• _Task goal_
Print exactly the lines from the one that contains "yellow glue stick: 3 -> 6" through the final line of the entries below, both included, and nothing else; omit the pictures.

----- Data for the task

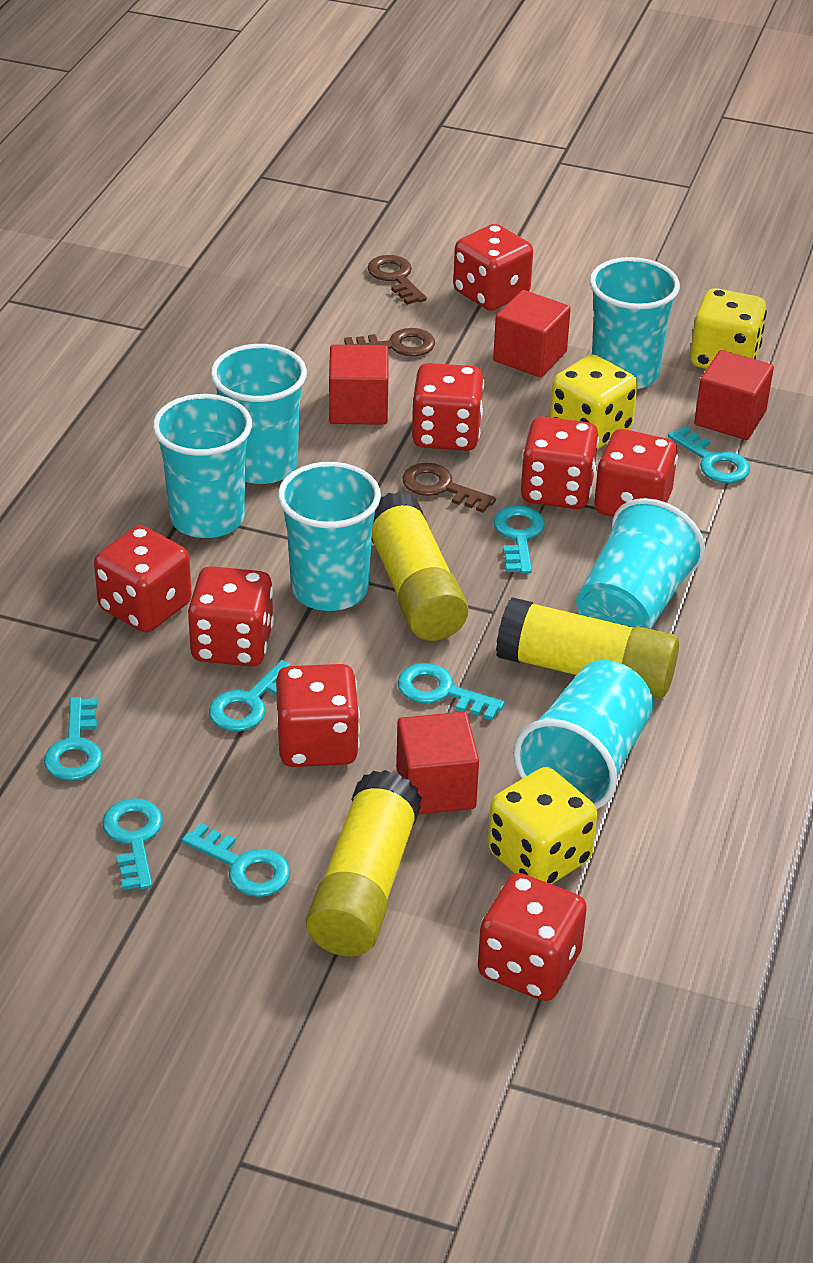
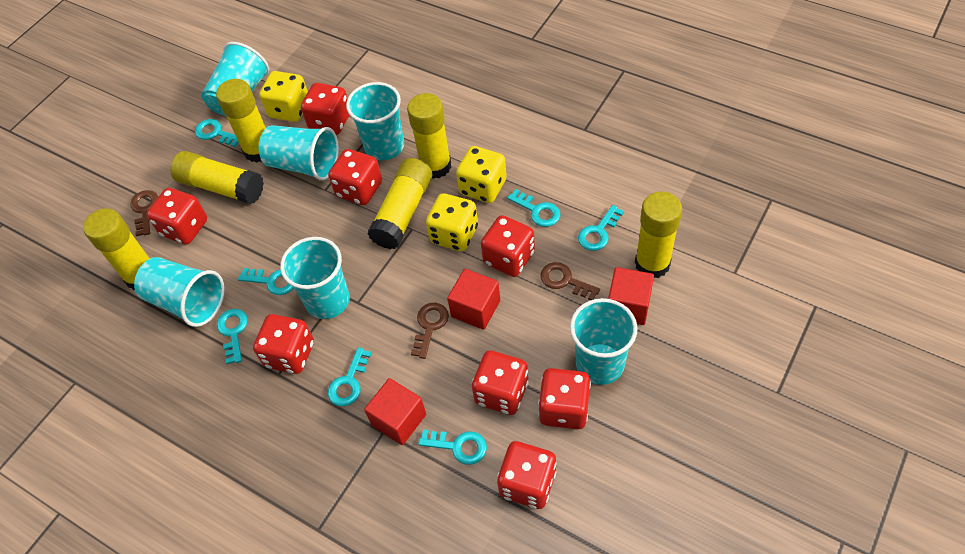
red cube: 4 -> 3
yellow glue stick: 3 -> 6

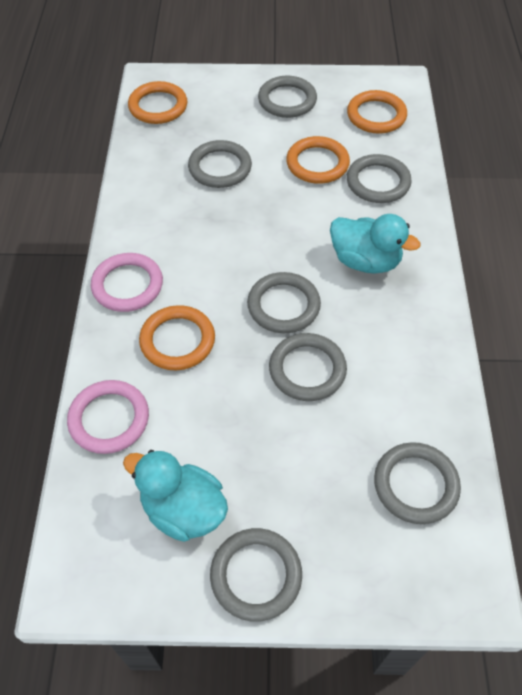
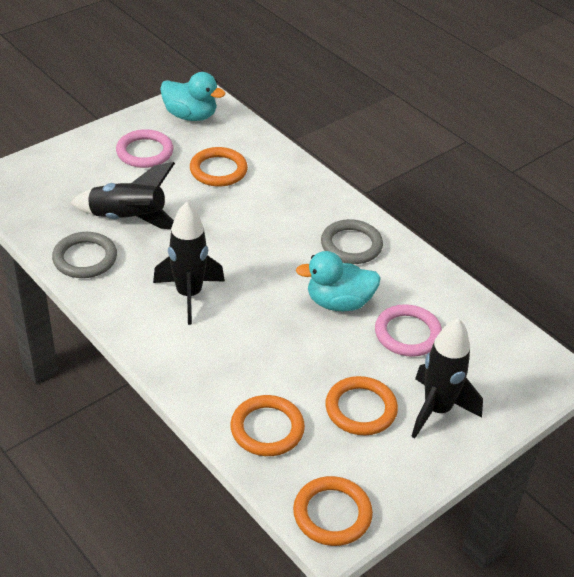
black rocket: 0 -> 3
grey ring: 7 -> 2

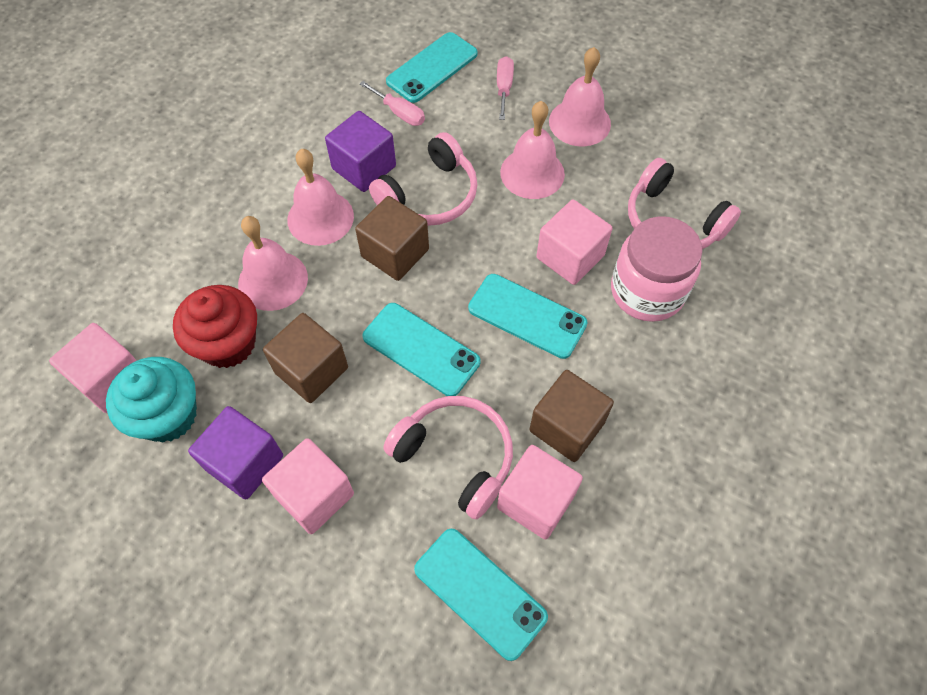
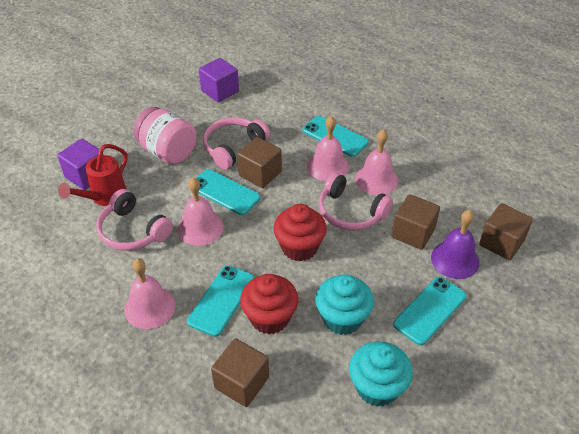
brown cube: 3 -> 4
pink cube: 4 -> 0
pink screwdriver: 2 -> 0
purple bell: 0 -> 1
red cupcake: 1 -> 2
red watering can: 0 -> 1
turquoise cupcake: 1 -> 2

----------

• _Task output_
yellow glue stick: 3 -> 6

black rocket: 0 -> 3
grey ring: 7 -> 2

brown cube: 3 -> 4
pink cube: 4 -> 0
pink screwdriver: 2 -> 0
purple bell: 0 -> 1
red cupcake: 1 -> 2
red watering can: 0 -> 1
turquoise cupcake: 1 -> 2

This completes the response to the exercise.